- **Data for the task**
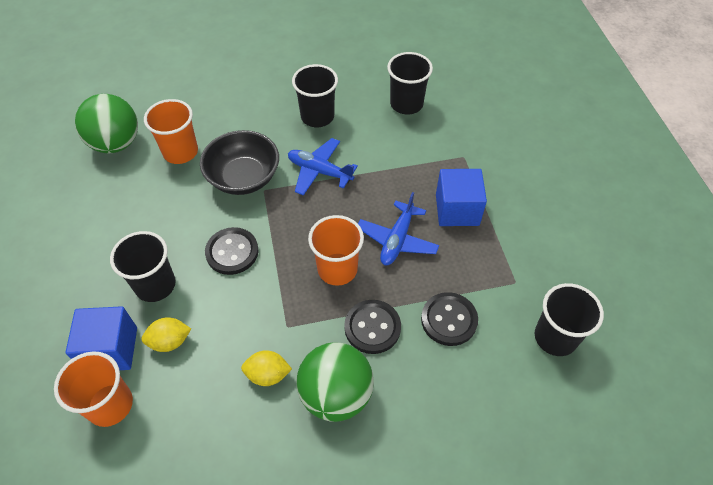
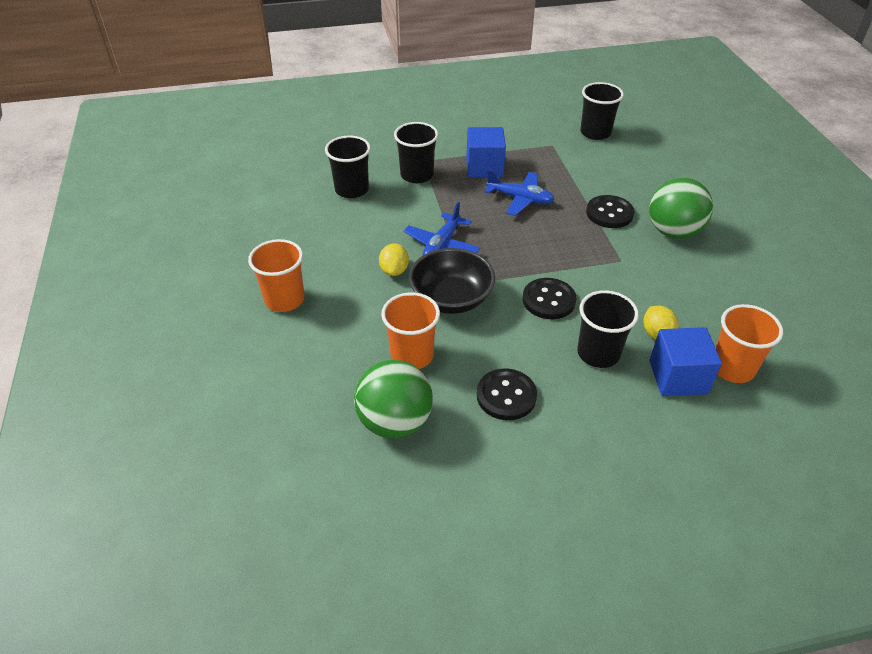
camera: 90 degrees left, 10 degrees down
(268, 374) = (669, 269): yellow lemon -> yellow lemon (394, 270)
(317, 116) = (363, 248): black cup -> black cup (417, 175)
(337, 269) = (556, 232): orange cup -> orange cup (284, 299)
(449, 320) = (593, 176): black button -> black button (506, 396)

--

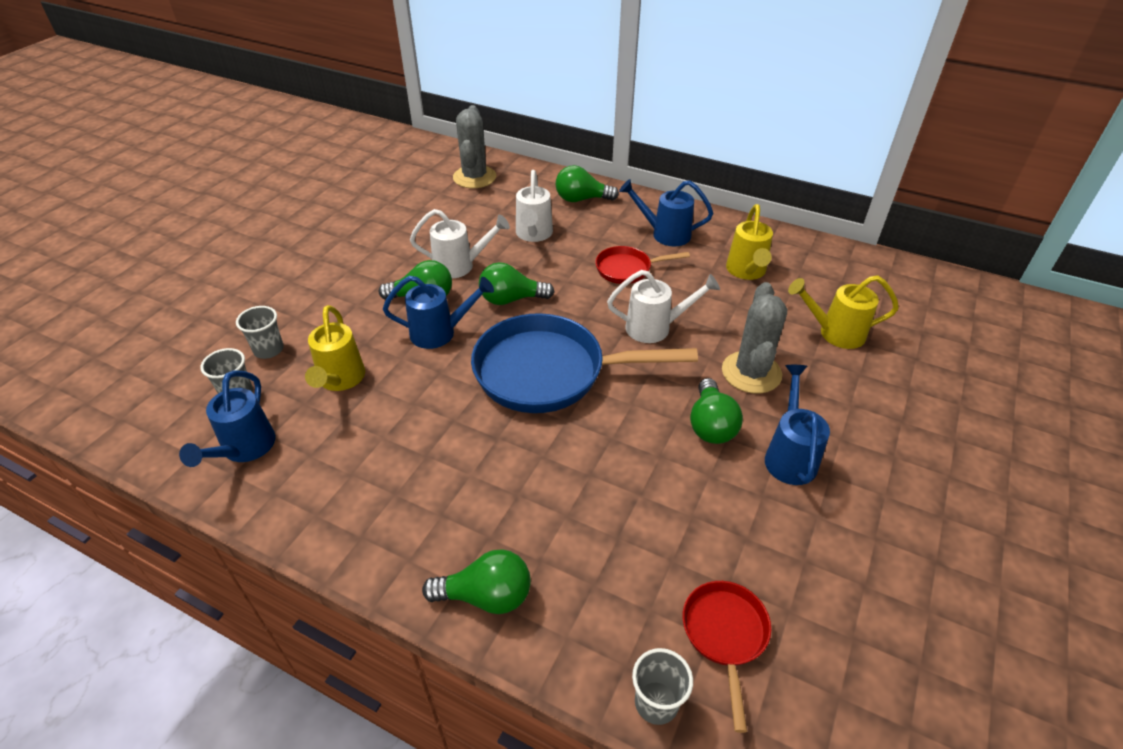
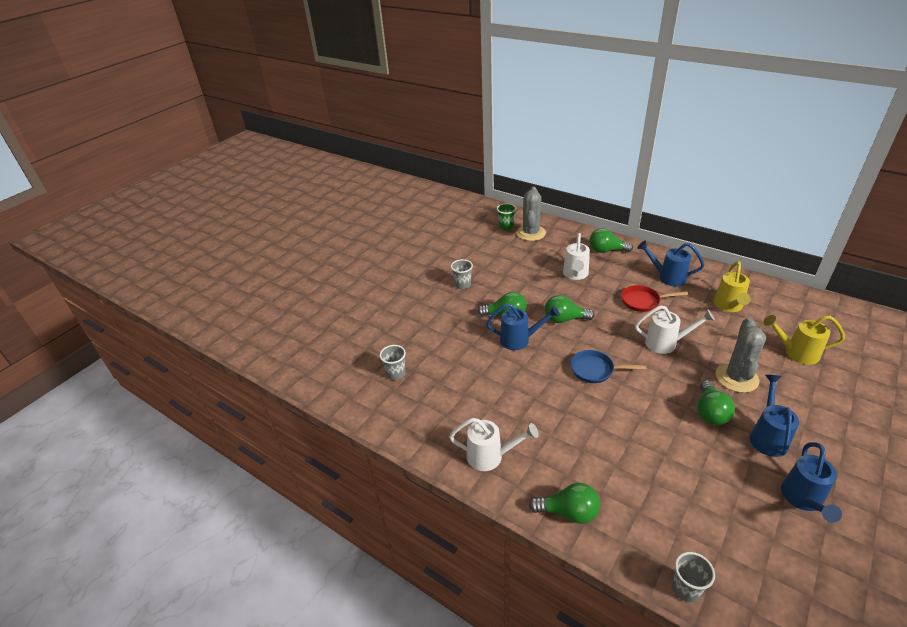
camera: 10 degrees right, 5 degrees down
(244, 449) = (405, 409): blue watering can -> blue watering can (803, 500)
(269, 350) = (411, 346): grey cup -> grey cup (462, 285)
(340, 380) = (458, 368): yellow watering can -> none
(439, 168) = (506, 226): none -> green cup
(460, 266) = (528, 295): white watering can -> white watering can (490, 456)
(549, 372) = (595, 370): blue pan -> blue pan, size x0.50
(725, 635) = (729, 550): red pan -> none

...

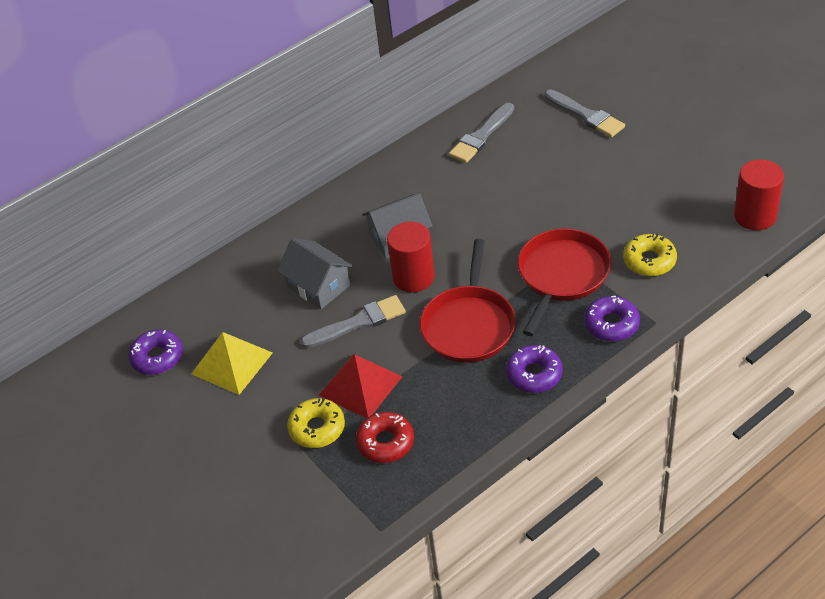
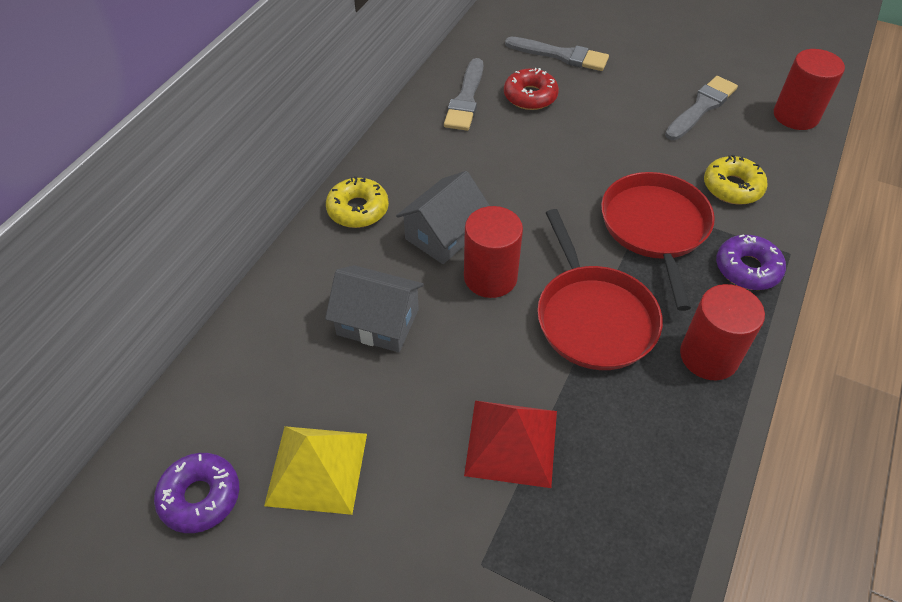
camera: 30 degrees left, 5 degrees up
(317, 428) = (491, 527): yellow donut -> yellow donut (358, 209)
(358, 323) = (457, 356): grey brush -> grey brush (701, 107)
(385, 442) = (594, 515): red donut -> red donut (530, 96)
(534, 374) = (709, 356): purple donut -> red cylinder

- **Instructions for the task**
Reproduce verbatim only the segment of the listing bounded by the line containing "(340, 380) = (458, 368): yellow" and the line containing "(725, 635) = (729, 550): red pan -> none", with both boundary lines included.

- **Task response**
(340, 380) = (458, 368): yellow watering can -> none
(439, 168) = (506, 226): none -> green cup
(460, 266) = (528, 295): white watering can -> white watering can (490, 456)
(549, 372) = (595, 370): blue pan -> blue pan, size x0.50
(725, 635) = (729, 550): red pan -> none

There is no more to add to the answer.